WHAT YOU HAVE TO DO
Your task is to return all the entries below exactly, with every picture omitted.

##### RECORD EXCERPTS #####

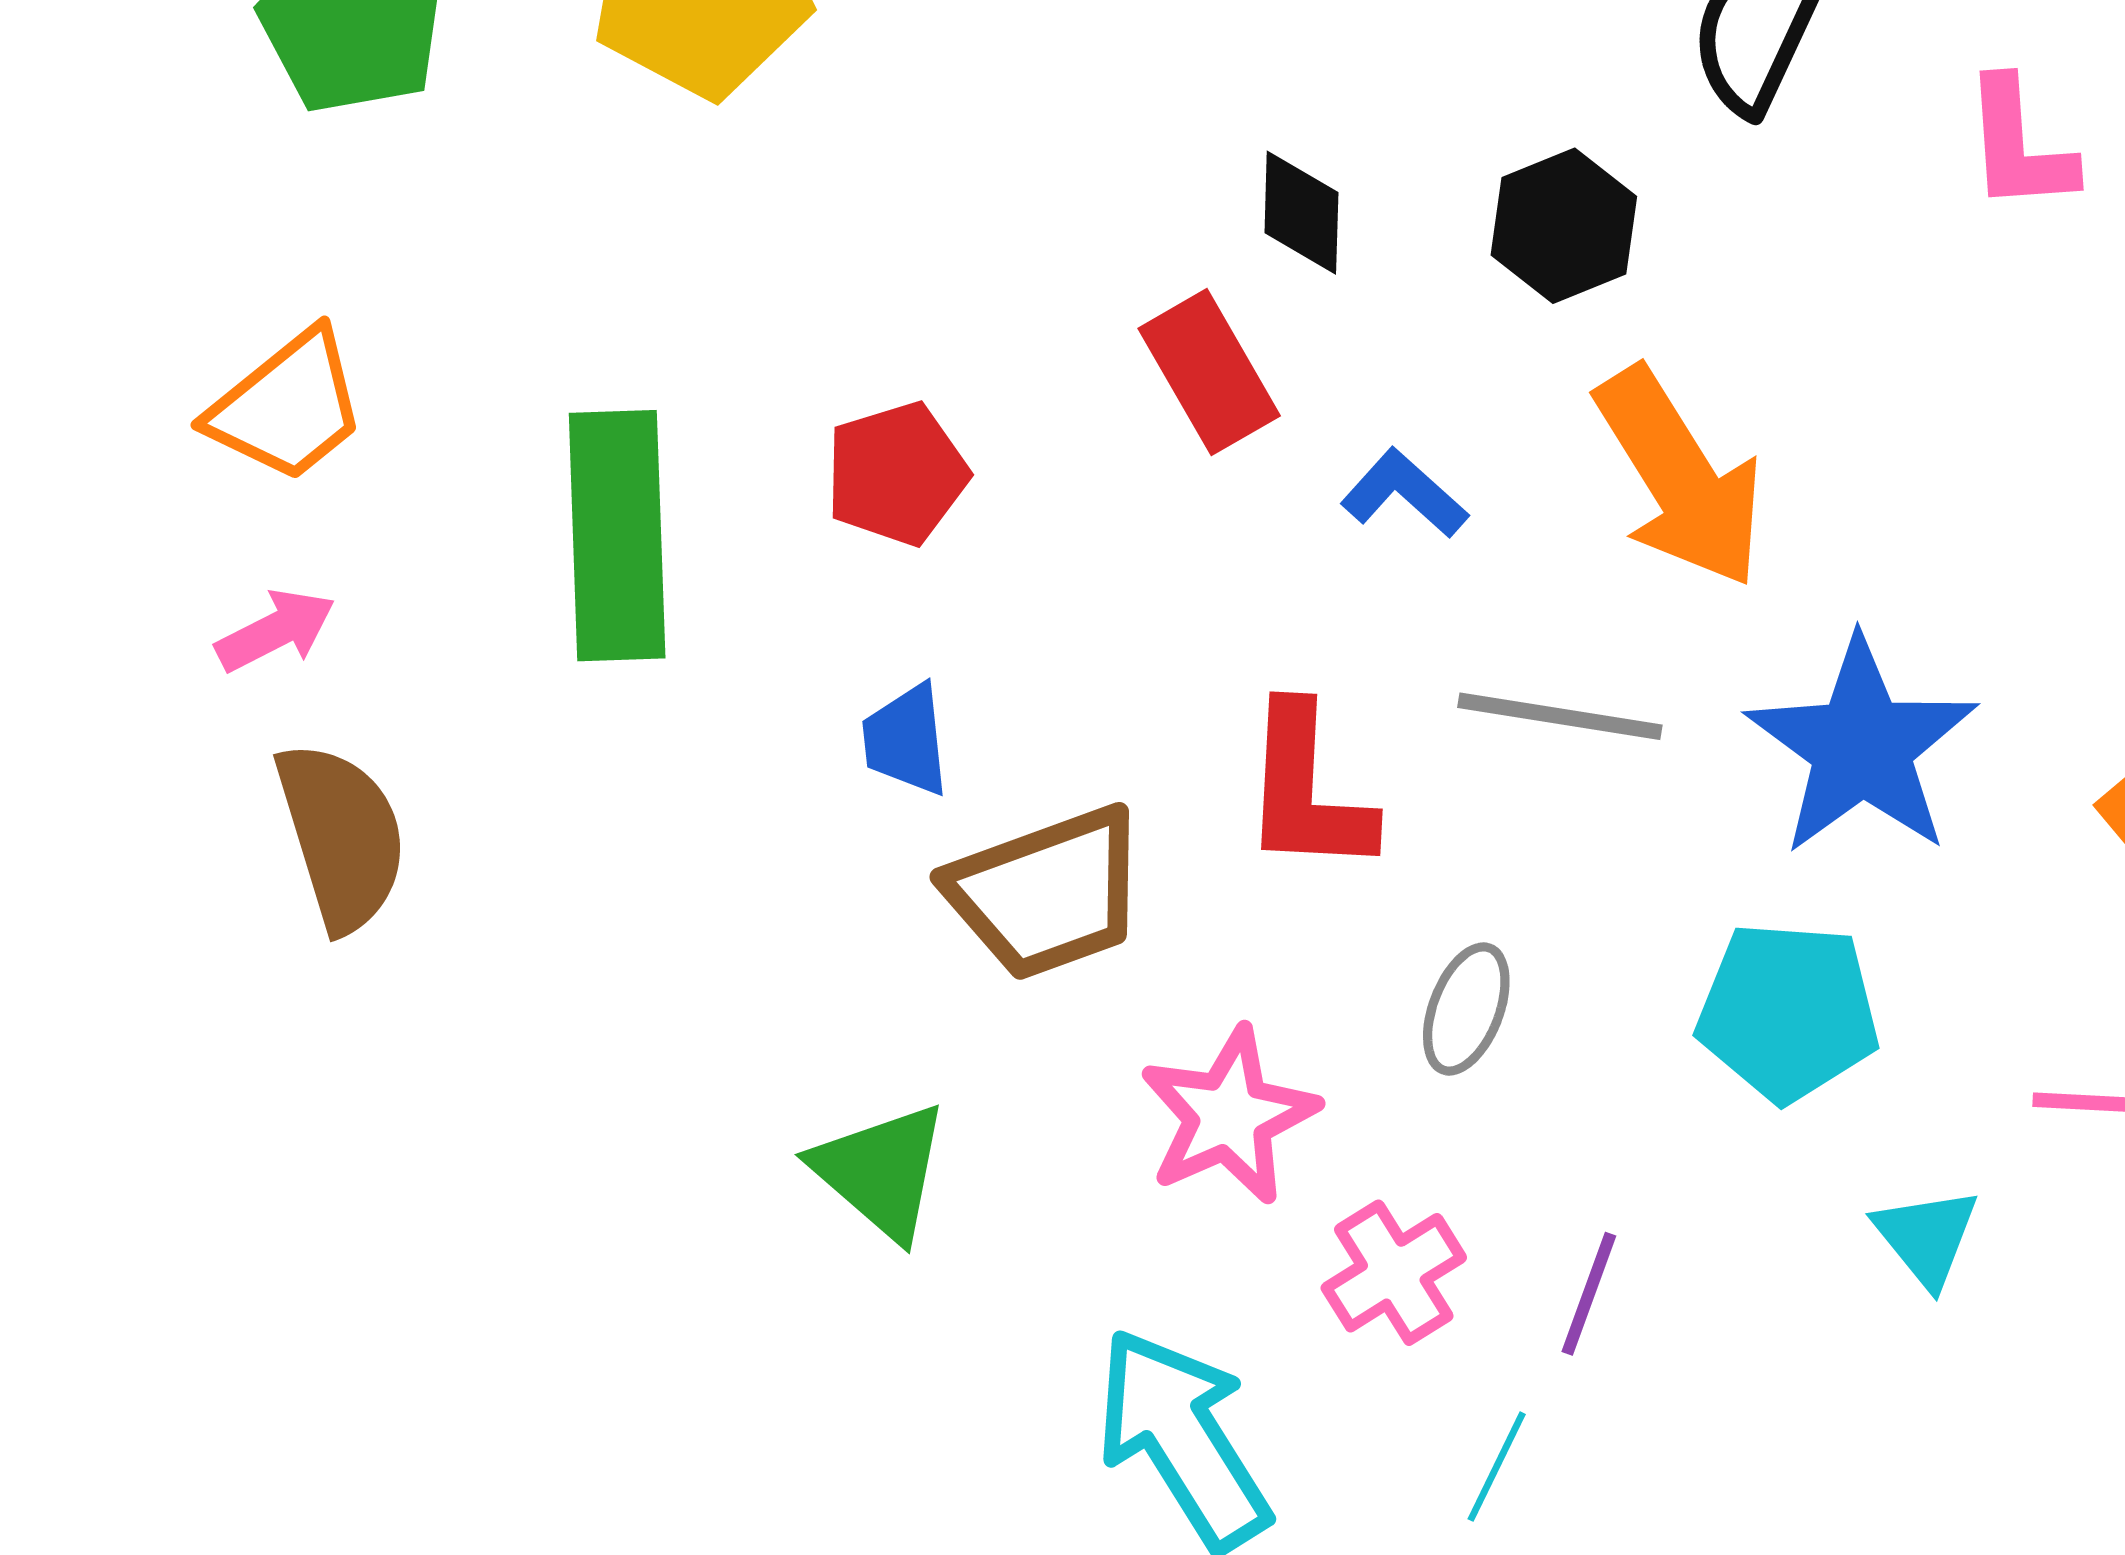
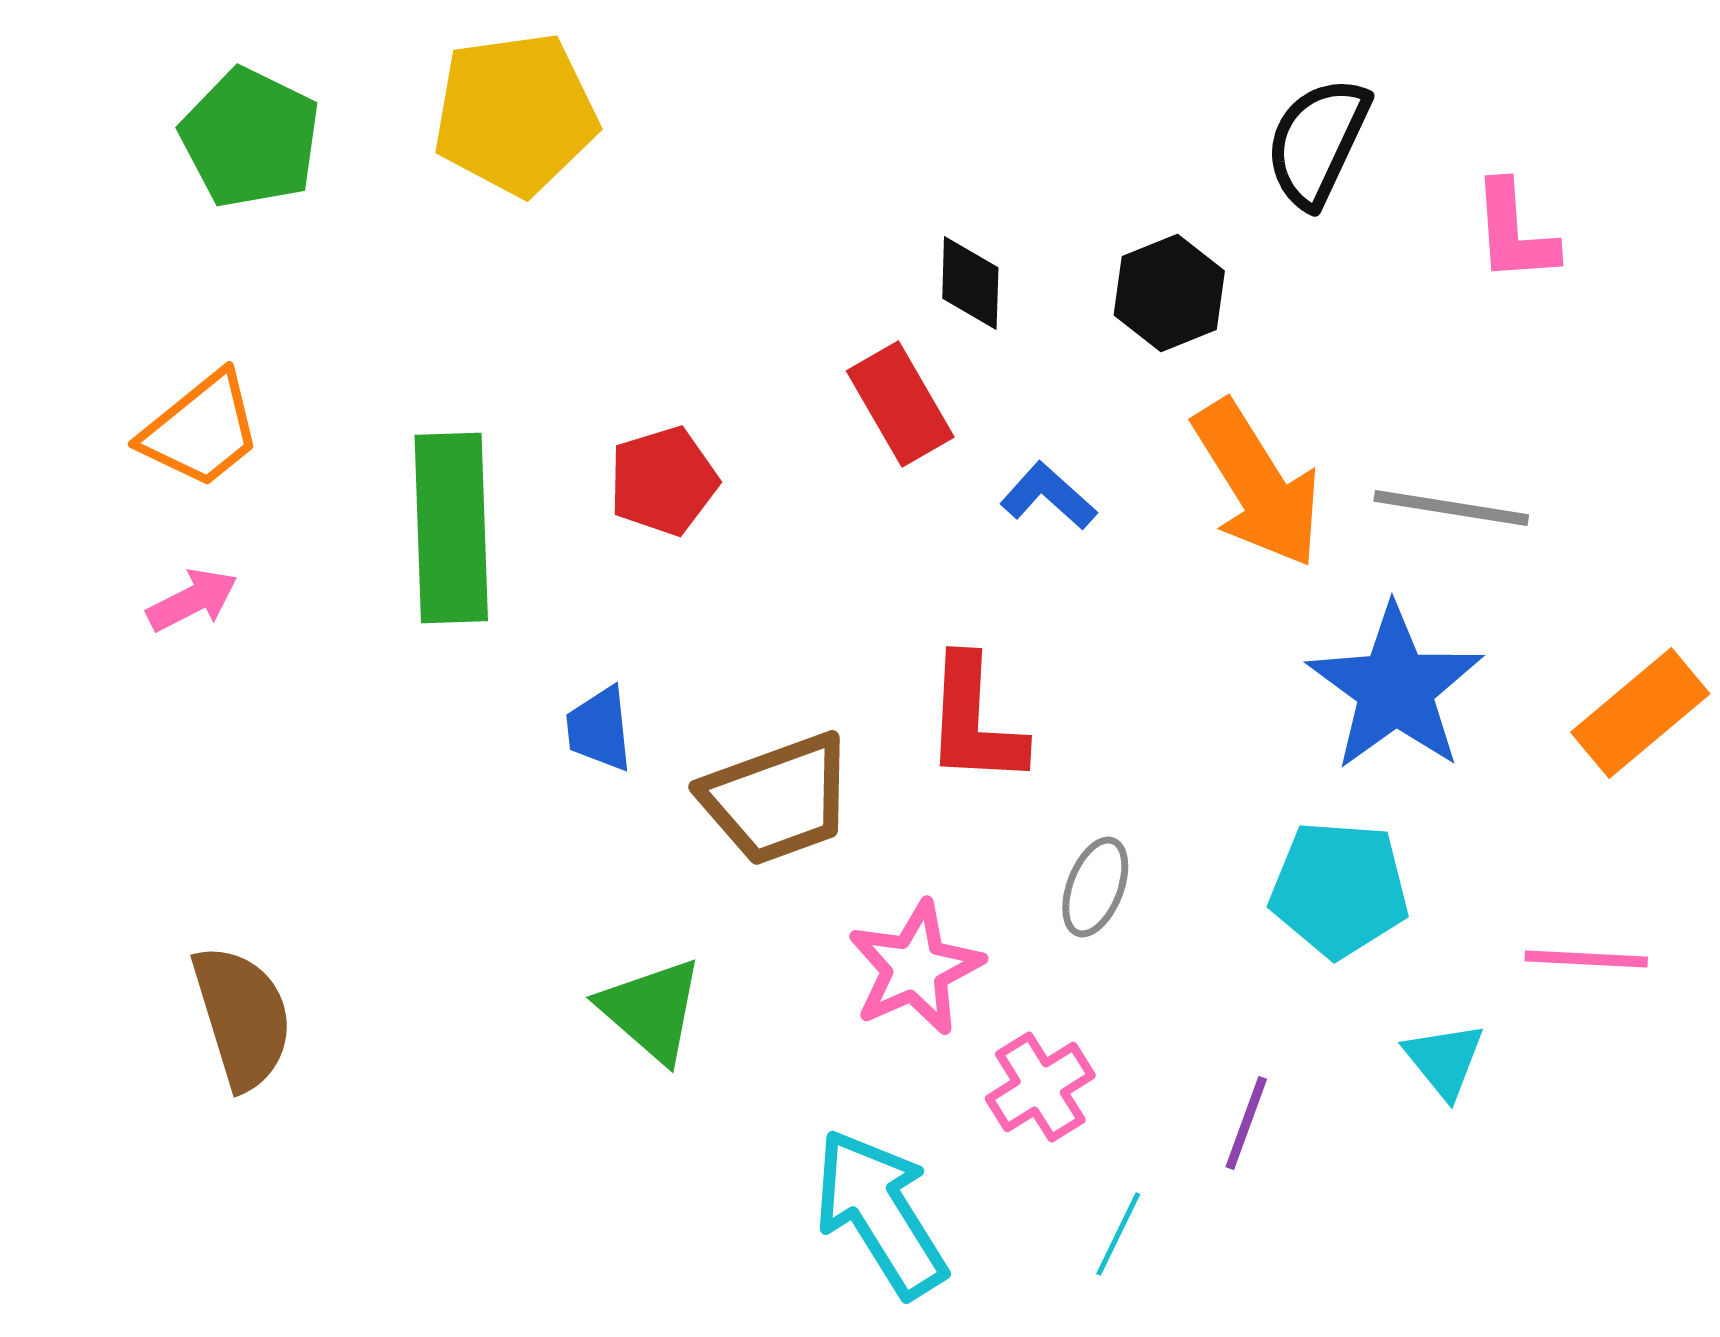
gray line: (1560, 716) -> (1451, 508), moved
blue trapezoid: (906, 740) -> (599, 729), moved
brown semicircle: (342, 836) -> (242, 1017), moved
purple line: (1589, 1294) -> (1246, 1123), moved

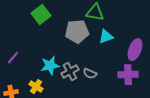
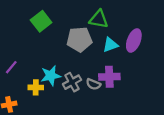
purple ellipse: (135, 50) -> (134, 41), moved
purple cross: (128, 75) -> (109, 77), moved
yellow cross: (36, 87) -> (36, 87), moved, turned -32

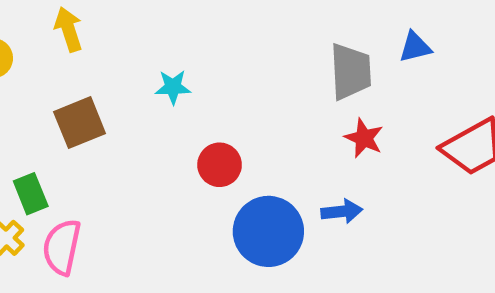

#####

THE COMPLETED TASK
gray line: (1560, 716) -> (1451, 508), moved
blue trapezoid: (906, 740) -> (599, 729), moved
brown semicircle: (342, 836) -> (242, 1017), moved
purple line: (1589, 1294) -> (1246, 1123), moved

purple ellipse: (135, 50) -> (134, 41), moved
purple cross: (128, 75) -> (109, 77), moved
yellow cross: (36, 87) -> (36, 87), moved, turned -32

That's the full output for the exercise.